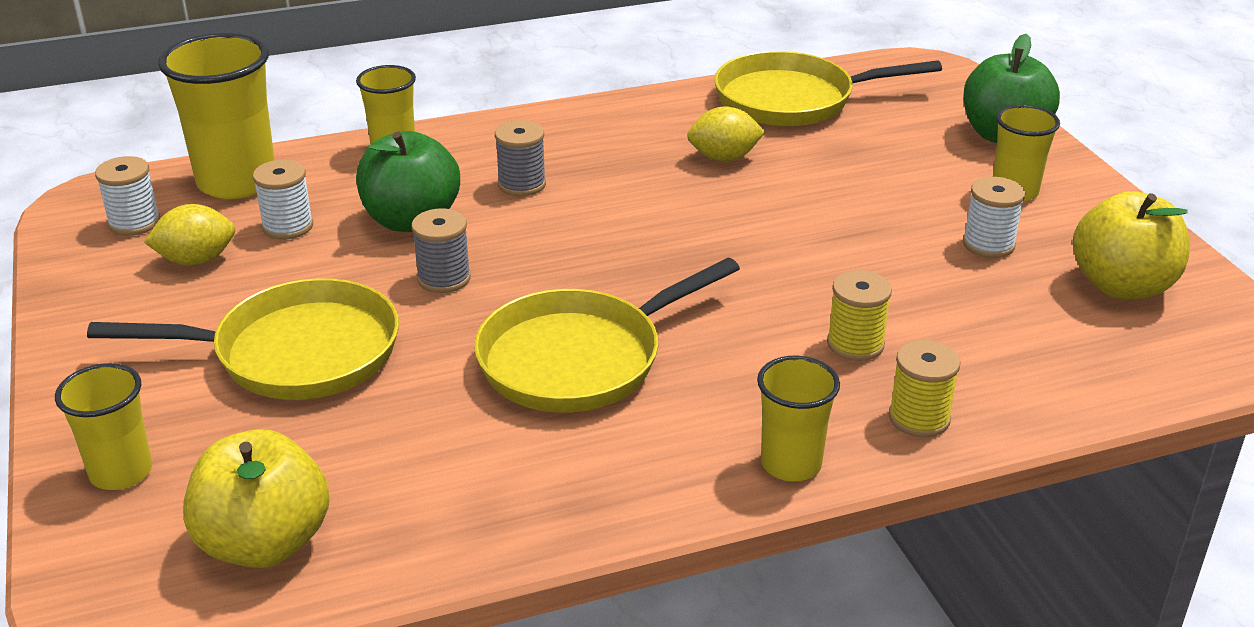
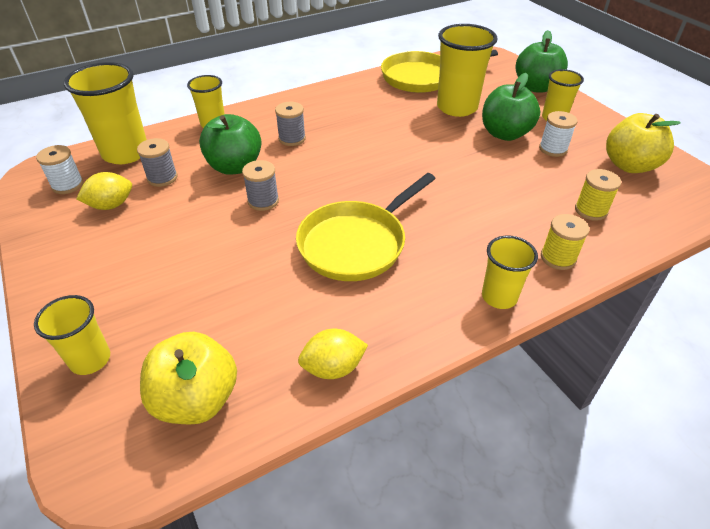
camera: 10 degrees left, 10 degrees up
(287, 226) = (162, 178): white spool -> grey spool
(296, 353) = (186, 260): yellow pan -> none
(724, 158) = (397, 113): yellow lemon -> yellow lemon (333, 367)
(837, 158) = (457, 107): none -> yellow cup
(855, 344) = (506, 216): yellow spool -> yellow spool (591, 210)
(909, 211) = (505, 134): none -> green apple

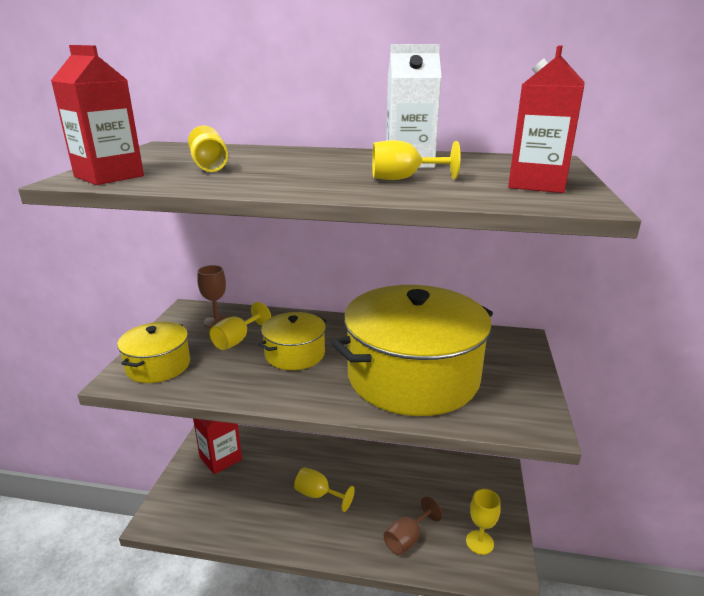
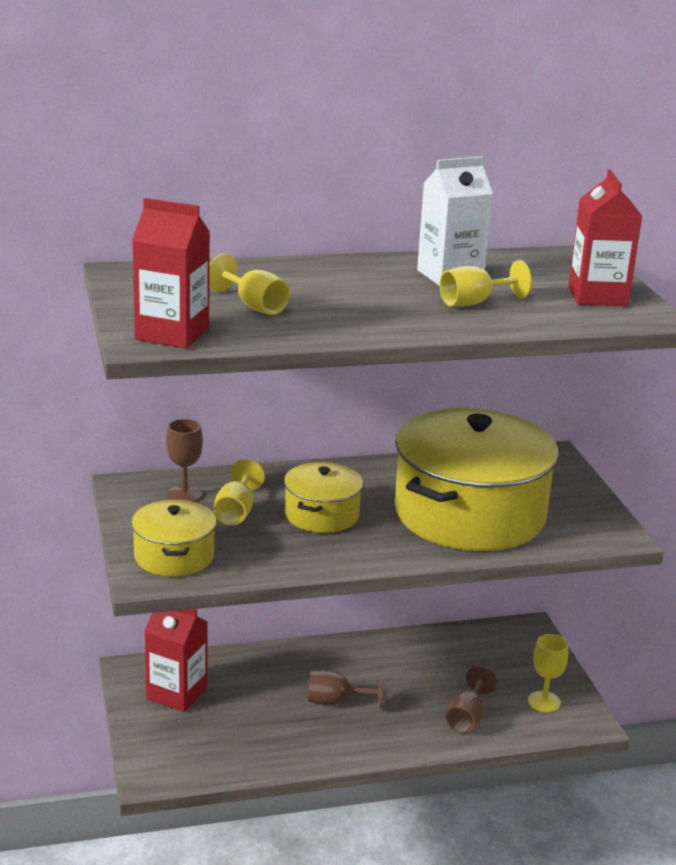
camera: 25 degrees left, 0 degrees up
(318, 495) = (336, 702): yellow goblet -> brown goblet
# # #
__TASK DESCRIPTION__:
Print the records above exactly, minus pictures.

__ANSWER SPACE__:
camera: 10 degrees left, 10 degrees up
(287, 226) = (162, 178): white spool -> grey spool
(296, 353) = (186, 260): yellow pan -> none
(724, 158) = (397, 113): yellow lemon -> yellow lemon (333, 367)
(837, 158) = (457, 107): none -> yellow cup
(855, 344) = (506, 216): yellow spool -> yellow spool (591, 210)
(909, 211) = (505, 134): none -> green apple

camera: 25 degrees left, 0 degrees up
(318, 495) = (336, 702): yellow goblet -> brown goblet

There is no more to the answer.